[Shape scene image sequences]

_ _ _ _ _ _ _

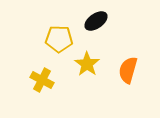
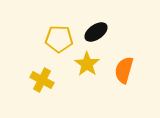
black ellipse: moved 11 px down
orange semicircle: moved 4 px left
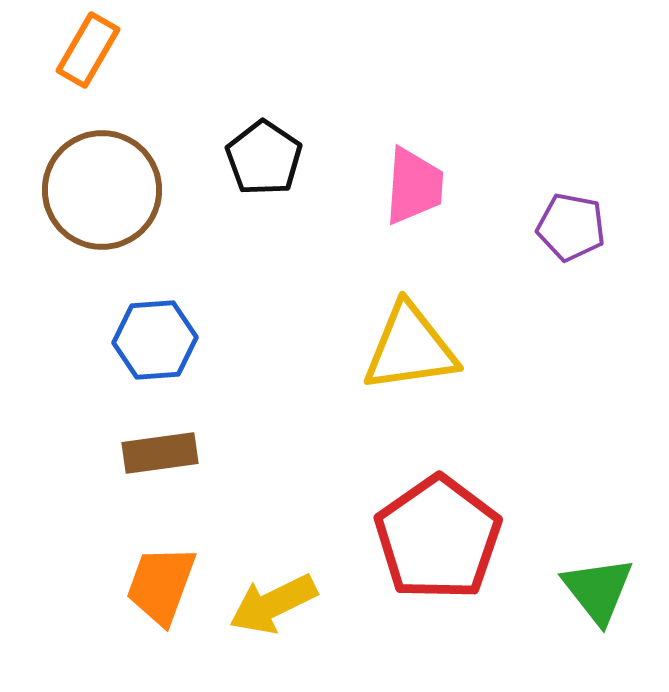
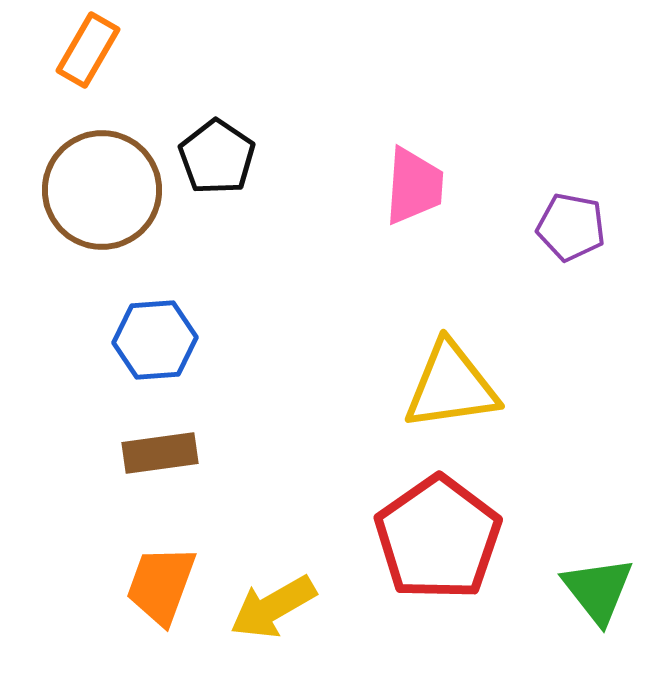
black pentagon: moved 47 px left, 1 px up
yellow triangle: moved 41 px right, 38 px down
yellow arrow: moved 3 px down; rotated 4 degrees counterclockwise
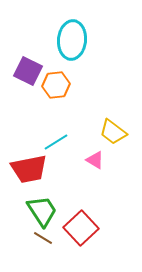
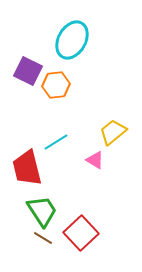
cyan ellipse: rotated 24 degrees clockwise
yellow trapezoid: rotated 104 degrees clockwise
red trapezoid: moved 2 px left, 1 px up; rotated 87 degrees clockwise
red square: moved 5 px down
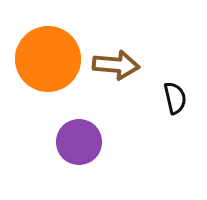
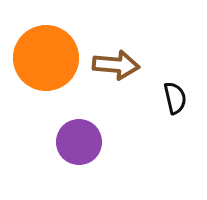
orange circle: moved 2 px left, 1 px up
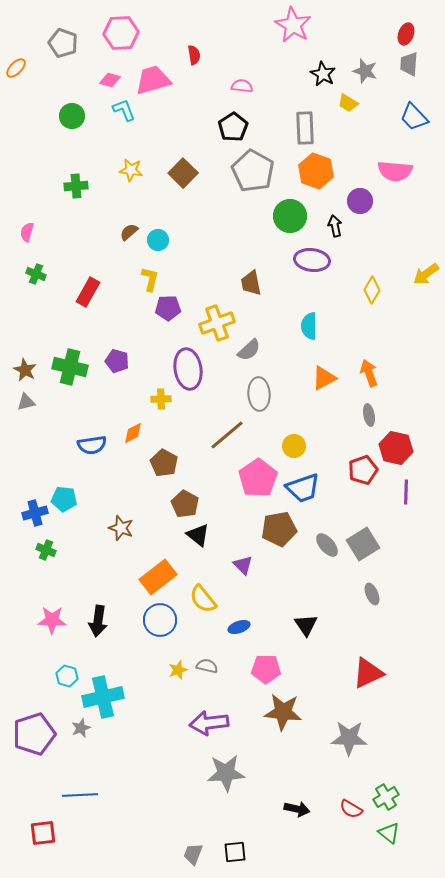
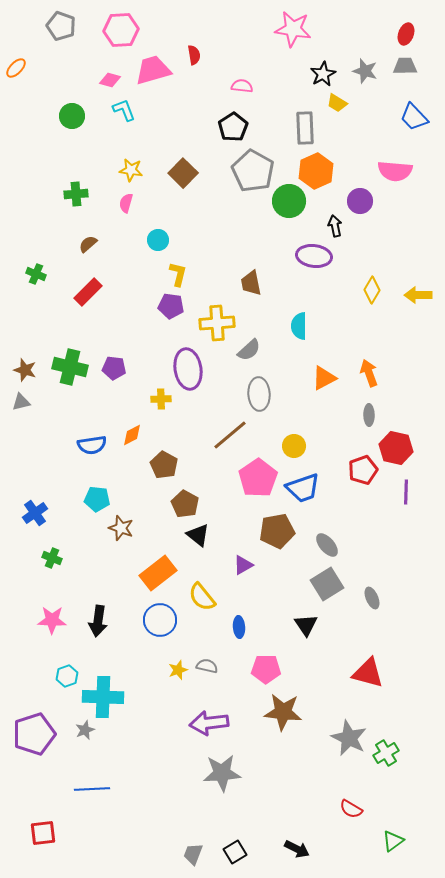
pink star at (293, 25): moved 4 px down; rotated 21 degrees counterclockwise
pink hexagon at (121, 33): moved 3 px up
gray pentagon at (63, 43): moved 2 px left, 17 px up
gray trapezoid at (409, 64): moved 4 px left, 2 px down; rotated 85 degrees clockwise
black star at (323, 74): rotated 15 degrees clockwise
pink trapezoid at (153, 80): moved 10 px up
yellow trapezoid at (348, 103): moved 11 px left
orange hexagon at (316, 171): rotated 16 degrees clockwise
green cross at (76, 186): moved 8 px down
green circle at (290, 216): moved 1 px left, 15 px up
pink semicircle at (27, 232): moved 99 px right, 29 px up
brown semicircle at (129, 232): moved 41 px left, 12 px down
purple ellipse at (312, 260): moved 2 px right, 4 px up
yellow arrow at (426, 274): moved 8 px left, 21 px down; rotated 36 degrees clockwise
yellow L-shape at (150, 279): moved 28 px right, 5 px up
red rectangle at (88, 292): rotated 16 degrees clockwise
purple pentagon at (168, 308): moved 3 px right, 2 px up; rotated 10 degrees clockwise
yellow cross at (217, 323): rotated 16 degrees clockwise
cyan semicircle at (309, 326): moved 10 px left
purple pentagon at (117, 361): moved 3 px left, 7 px down; rotated 10 degrees counterclockwise
brown star at (25, 370): rotated 10 degrees counterclockwise
gray triangle at (26, 402): moved 5 px left
gray ellipse at (369, 415): rotated 10 degrees clockwise
orange diamond at (133, 433): moved 1 px left, 2 px down
brown line at (227, 435): moved 3 px right
brown pentagon at (164, 463): moved 2 px down
cyan pentagon at (64, 499): moved 33 px right
blue cross at (35, 513): rotated 20 degrees counterclockwise
brown pentagon at (279, 529): moved 2 px left, 2 px down
gray square at (363, 544): moved 36 px left, 40 px down
green cross at (46, 550): moved 6 px right, 8 px down
purple triangle at (243, 565): rotated 45 degrees clockwise
orange rectangle at (158, 577): moved 4 px up
gray ellipse at (372, 594): moved 4 px down
yellow semicircle at (203, 599): moved 1 px left, 2 px up
blue ellipse at (239, 627): rotated 75 degrees counterclockwise
red triangle at (368, 673): rotated 40 degrees clockwise
cyan hexagon at (67, 676): rotated 25 degrees clockwise
cyan cross at (103, 697): rotated 15 degrees clockwise
gray star at (81, 728): moved 4 px right, 2 px down
gray star at (349, 738): rotated 24 degrees clockwise
gray star at (226, 773): moved 4 px left
blue line at (80, 795): moved 12 px right, 6 px up
green cross at (386, 797): moved 44 px up
black arrow at (297, 809): moved 40 px down; rotated 15 degrees clockwise
green triangle at (389, 833): moved 4 px right, 8 px down; rotated 45 degrees clockwise
black square at (235, 852): rotated 25 degrees counterclockwise
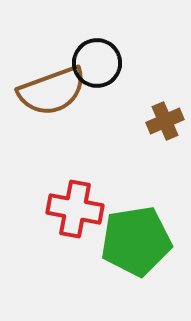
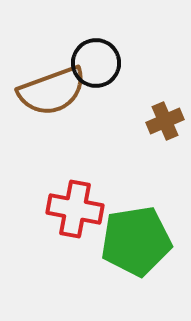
black circle: moved 1 px left
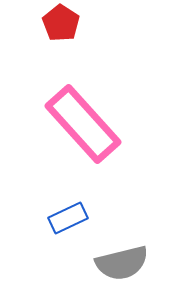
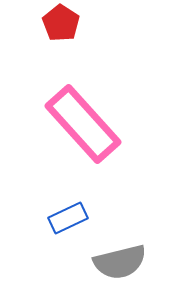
gray semicircle: moved 2 px left, 1 px up
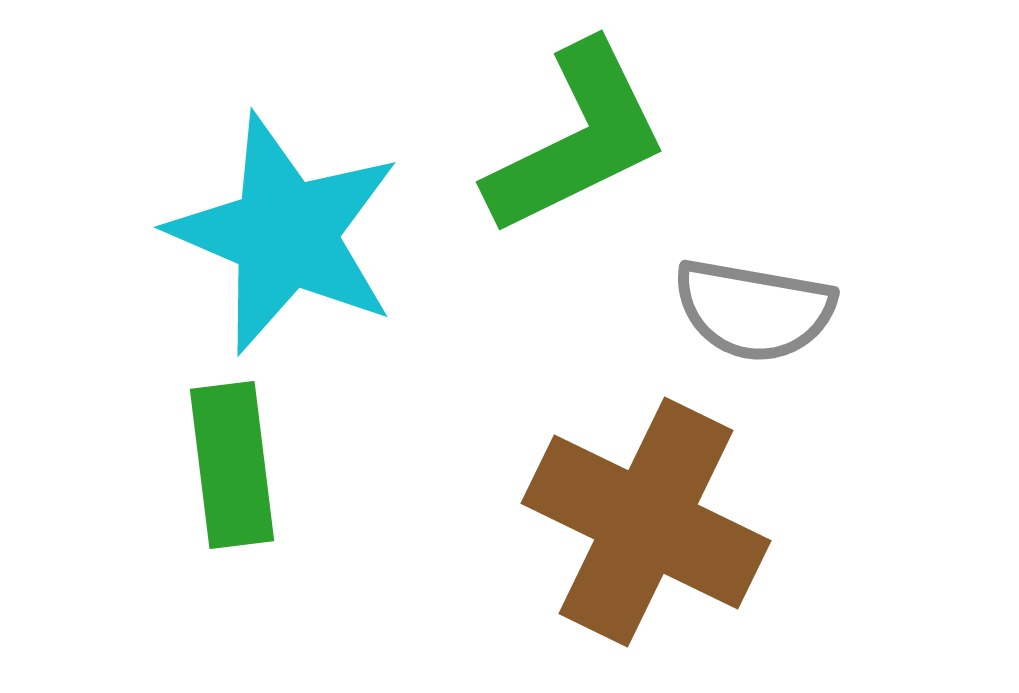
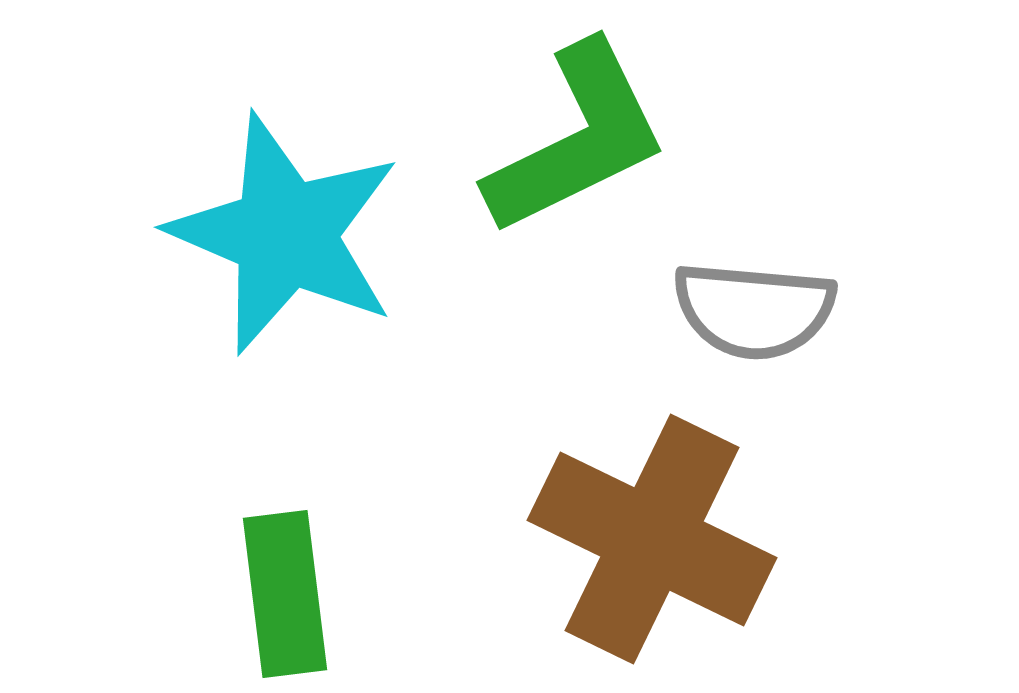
gray semicircle: rotated 5 degrees counterclockwise
green rectangle: moved 53 px right, 129 px down
brown cross: moved 6 px right, 17 px down
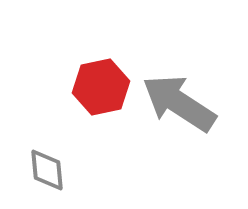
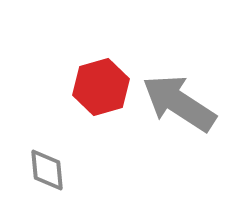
red hexagon: rotated 4 degrees counterclockwise
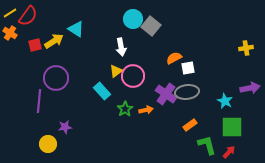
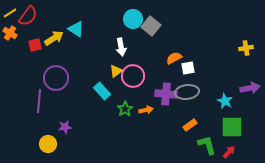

_ _ _ _ _ _ _

WHAT THIS TASK INVOLVES | Return the span of lines in the data above that opens at the line with "pink semicircle at" and closes at the line with "red rectangle at", exactly, ends included, nothing else.

YOUR RESPONSE |
pink semicircle at (27, 232): moved 99 px right, 29 px up
brown semicircle at (129, 232): moved 41 px left, 12 px down
purple ellipse at (312, 260): moved 2 px right, 4 px up
yellow arrow at (426, 274): moved 8 px left, 21 px down; rotated 36 degrees clockwise
yellow L-shape at (150, 279): moved 28 px right, 5 px up
red rectangle at (88, 292): rotated 16 degrees clockwise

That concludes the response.